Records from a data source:
:::

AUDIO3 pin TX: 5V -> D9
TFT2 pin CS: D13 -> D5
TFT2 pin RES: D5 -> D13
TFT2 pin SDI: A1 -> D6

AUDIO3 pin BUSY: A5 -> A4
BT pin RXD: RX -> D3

:::

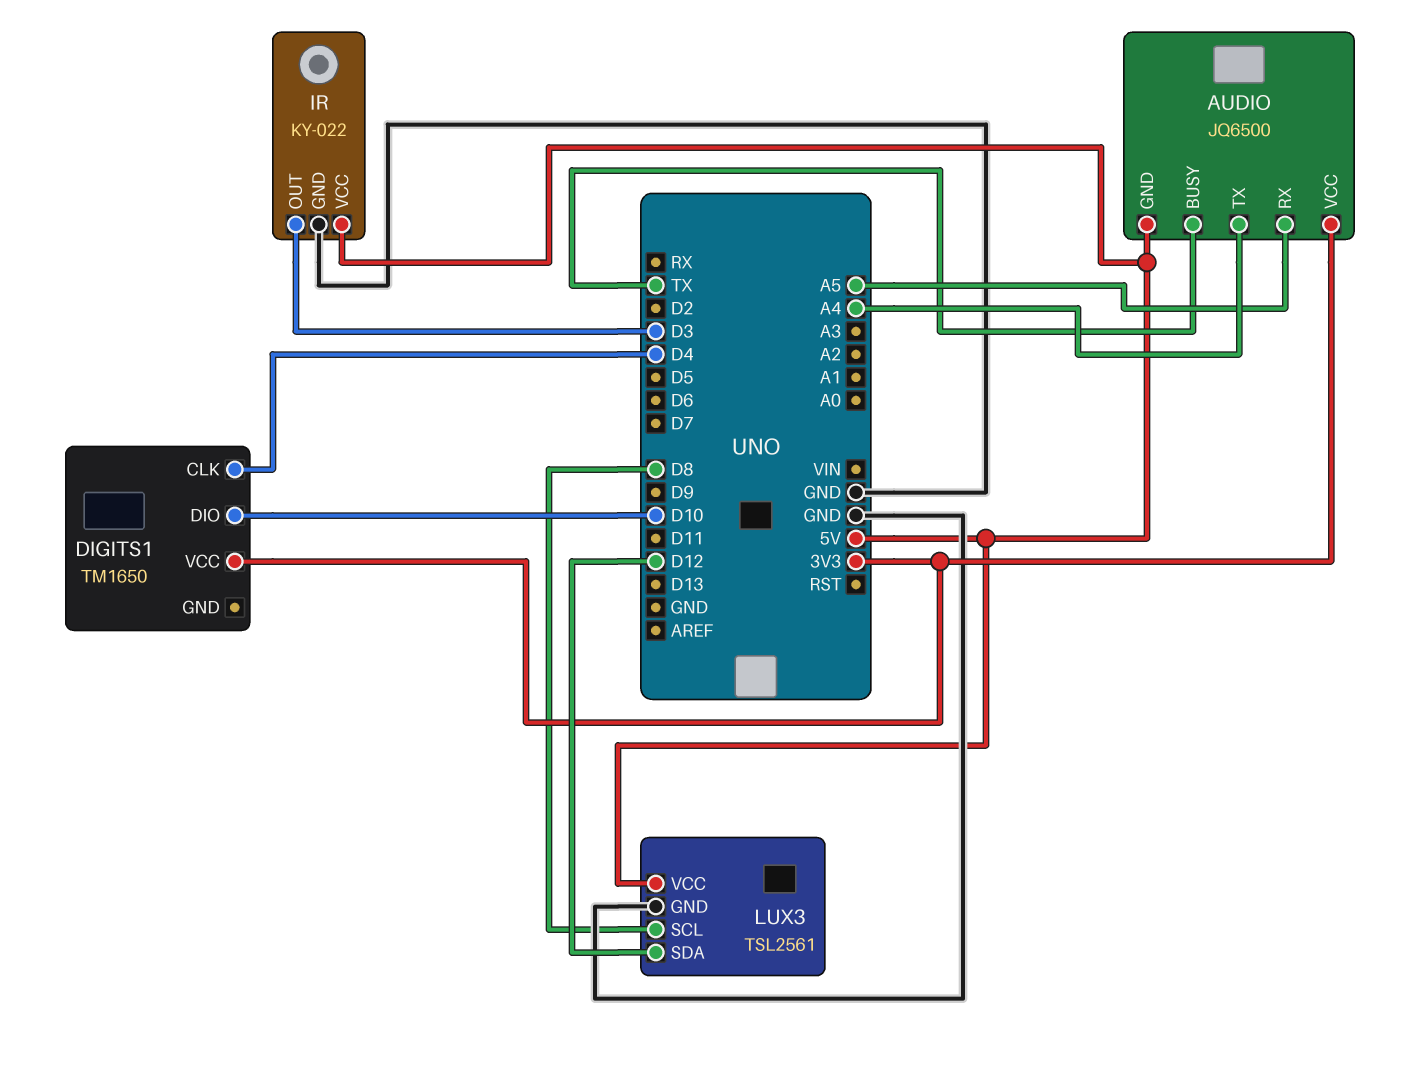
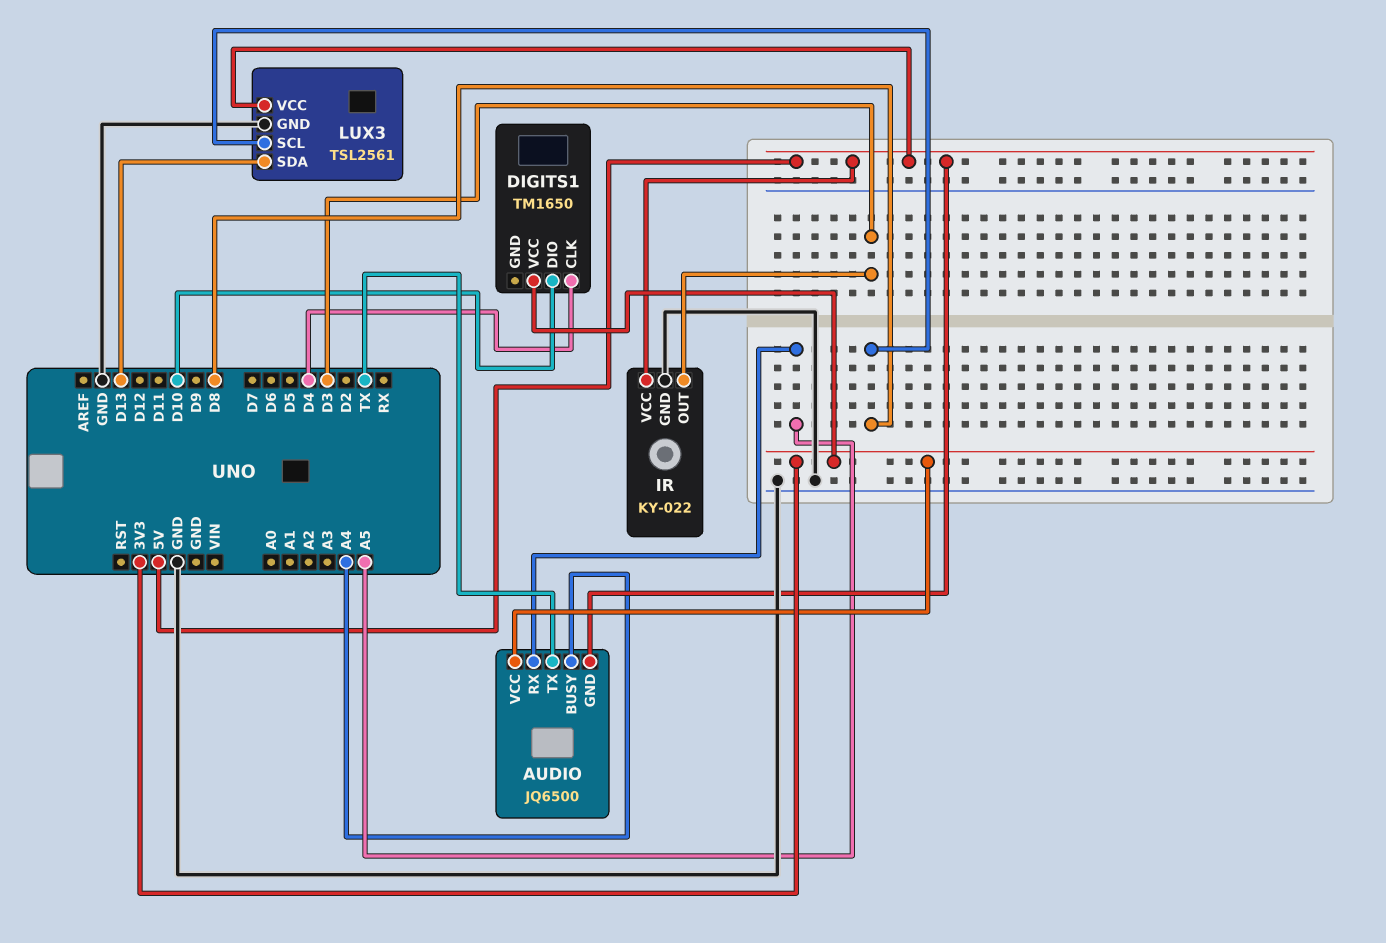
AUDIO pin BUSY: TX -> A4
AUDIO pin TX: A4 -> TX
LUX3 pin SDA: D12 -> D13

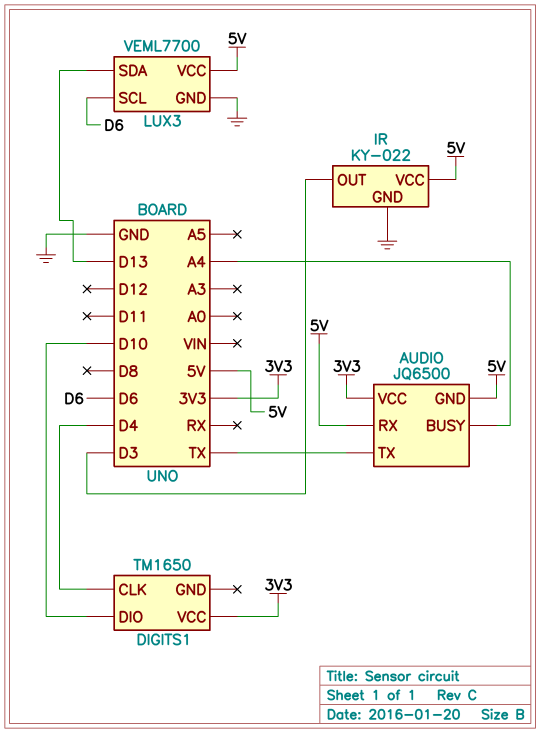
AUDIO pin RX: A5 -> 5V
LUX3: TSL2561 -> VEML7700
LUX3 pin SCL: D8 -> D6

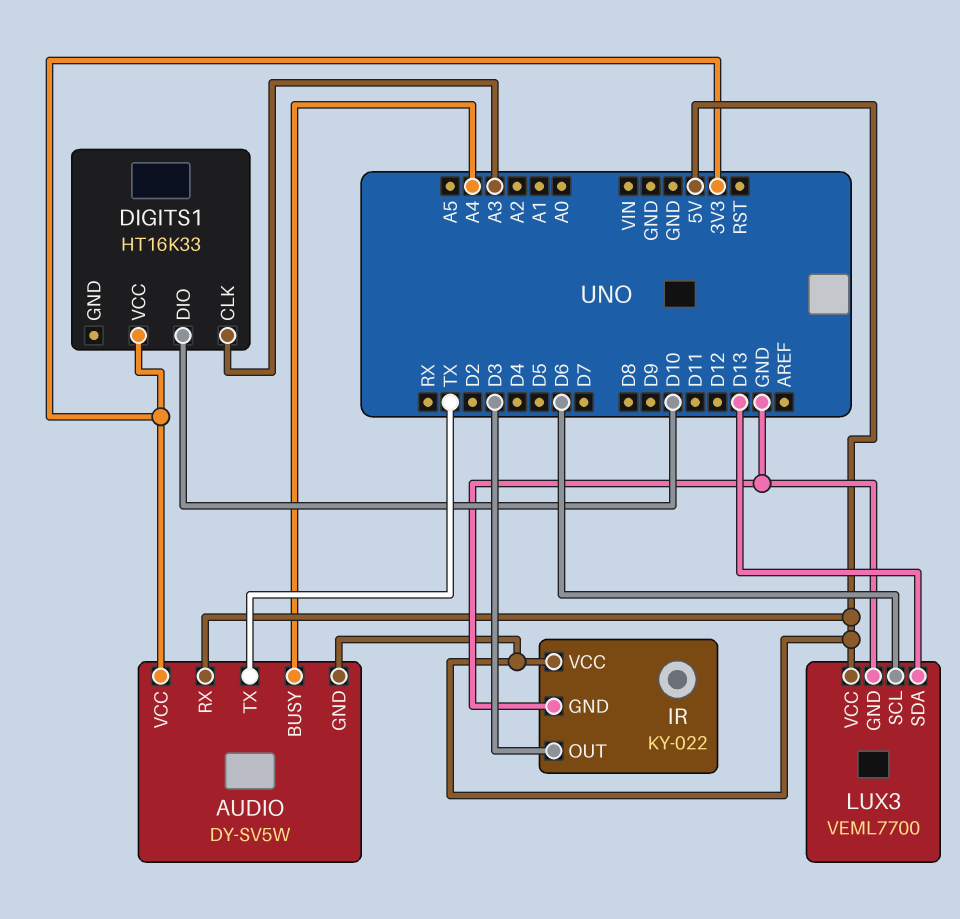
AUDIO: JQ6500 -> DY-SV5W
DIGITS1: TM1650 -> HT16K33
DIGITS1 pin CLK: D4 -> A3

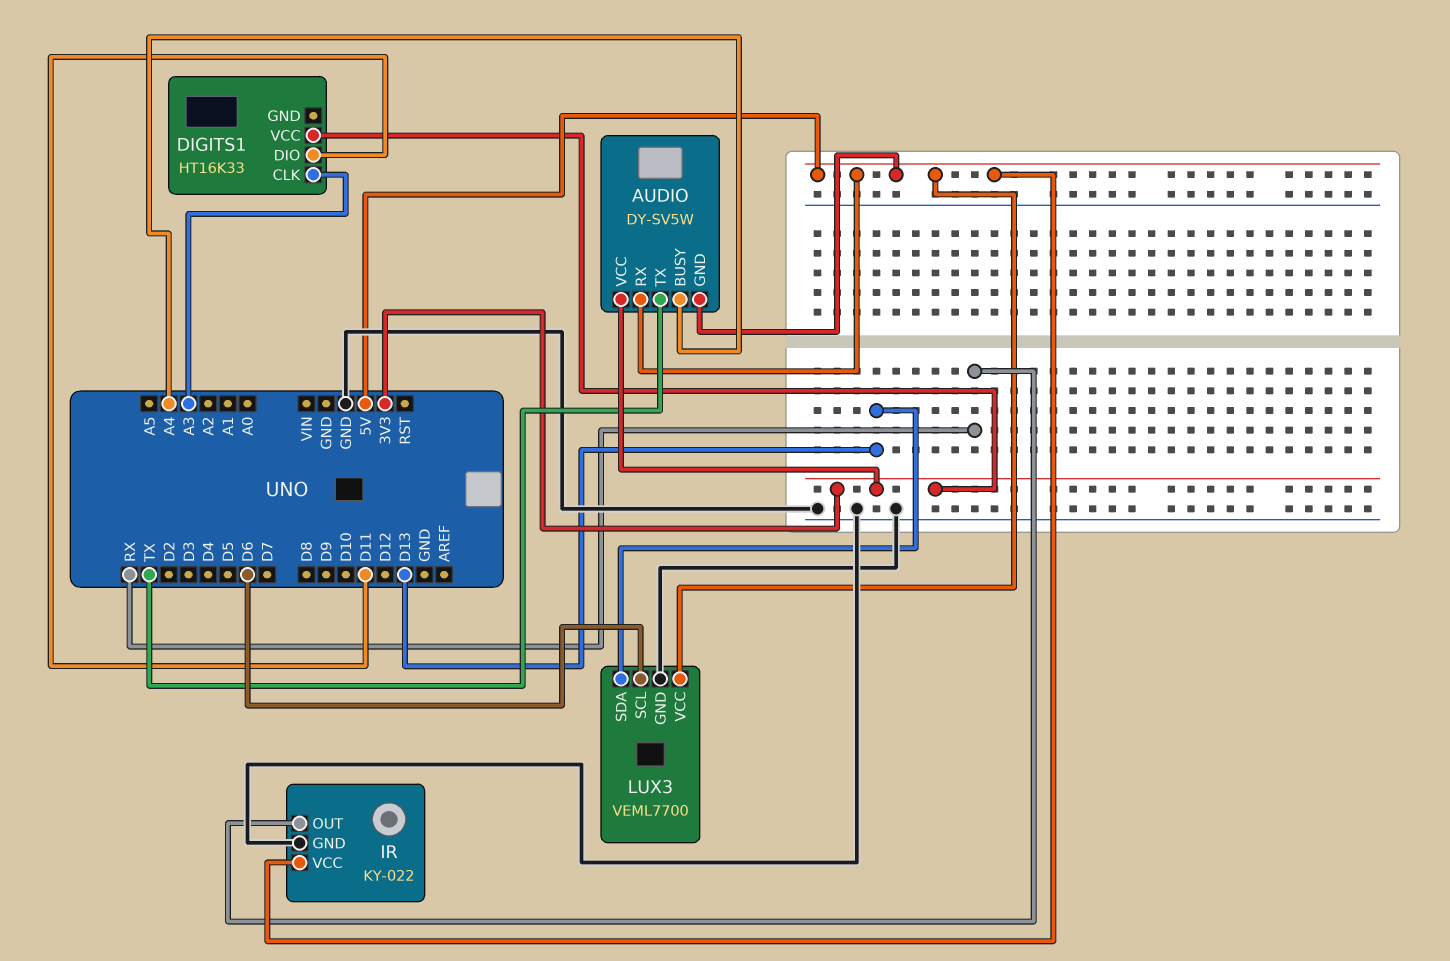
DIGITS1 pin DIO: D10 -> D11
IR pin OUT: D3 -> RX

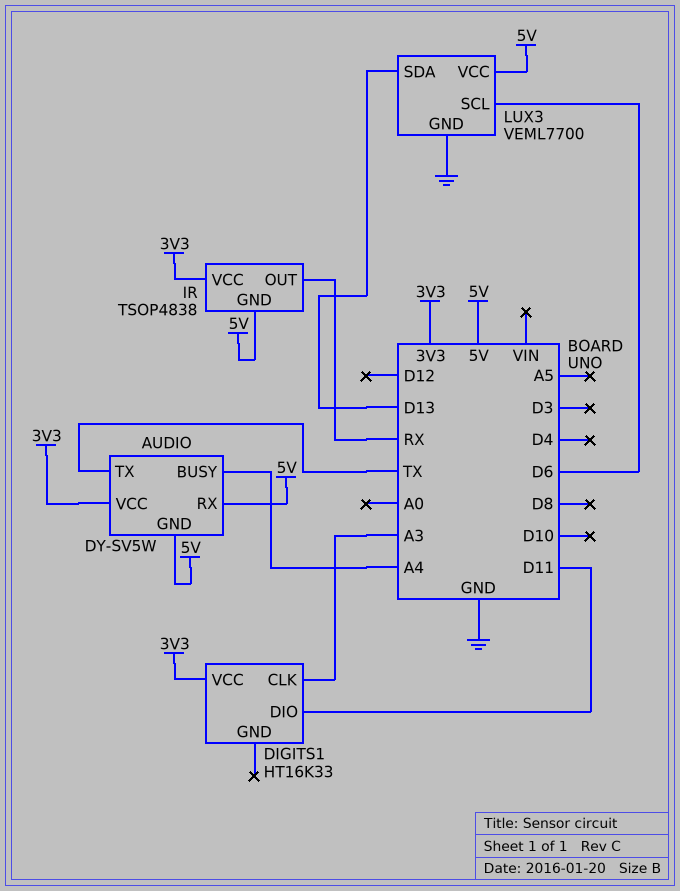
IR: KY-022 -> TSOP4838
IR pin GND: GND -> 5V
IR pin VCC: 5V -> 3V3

:::

In the data above, find the line with "TFT2 pin RES: D5 -> D13" and the line with "BT pin RXD: RX -> D3". Retype both, plus every line between them, exactly.

• _Response to this exercise_:
TFT2 pin RES: D5 -> D13
TFT2 pin SDI: A1 -> D6

AUDIO3 pin BUSY: A5 -> A4
BT pin RXD: RX -> D3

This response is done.